[Object state change records]
---------------

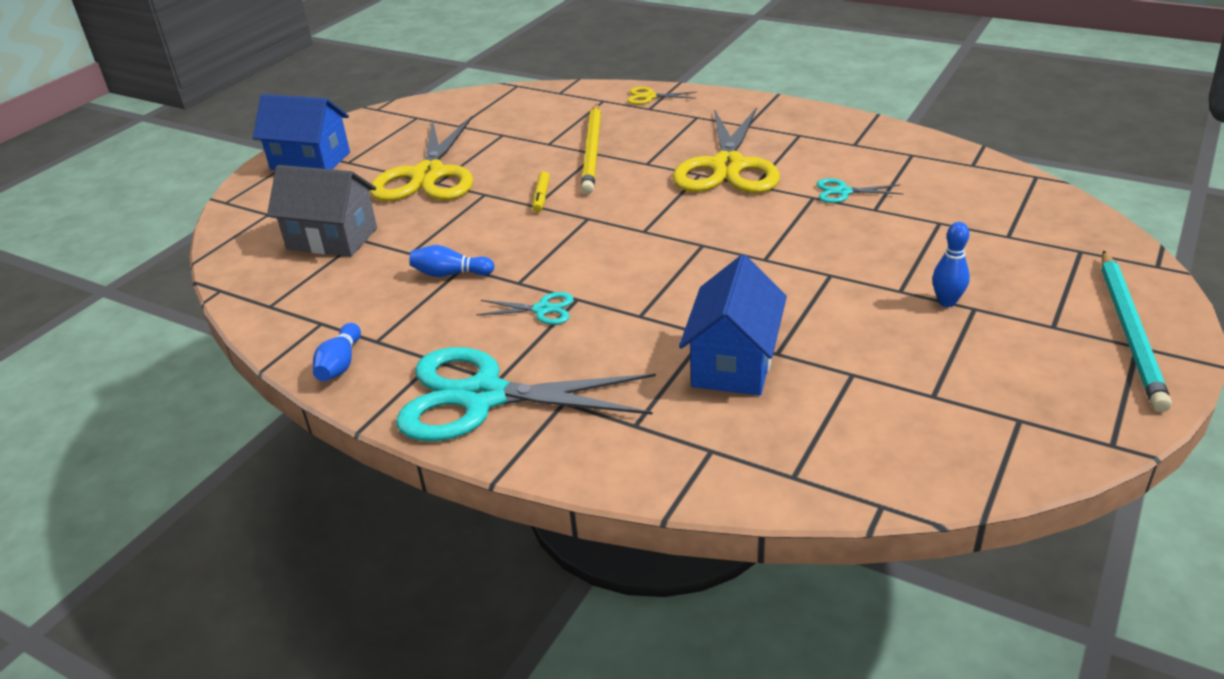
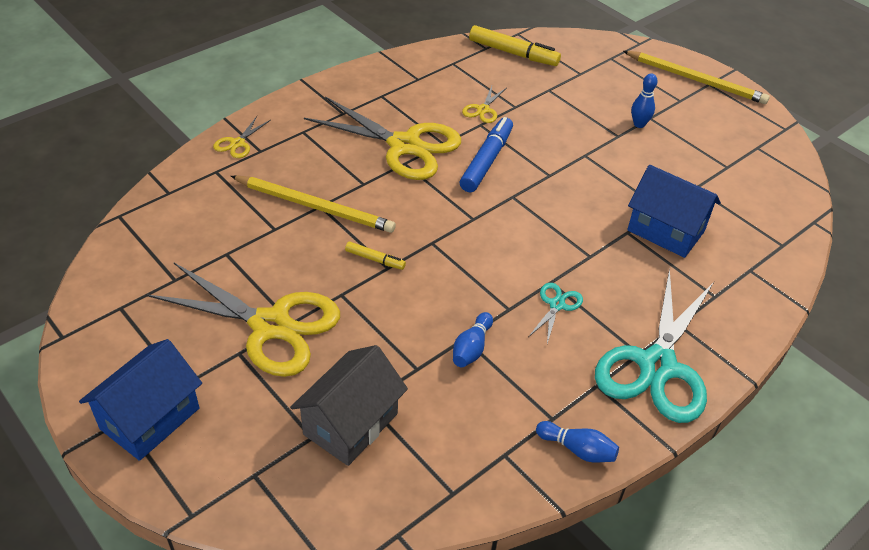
camera: 75 degrees left, 10 degrees up
(750, 215) = (486, 161): none -> blue marker
(843, 192) = (483, 110): turquoise scissors -> yellow scissors
(987, 183) = (513, 53): none -> yellow marker
(1130, 332) = (696, 80): turquoise pencil -> yellow pencil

---------------

* [Assignment] Look above for the line that contains "(843, 192) = (483, 110): turquoise". That line and every line after it through the end of the data must be written out exactly, with nothing else.

* [Written answer]
(843, 192) = (483, 110): turquoise scissors -> yellow scissors
(987, 183) = (513, 53): none -> yellow marker
(1130, 332) = (696, 80): turquoise pencil -> yellow pencil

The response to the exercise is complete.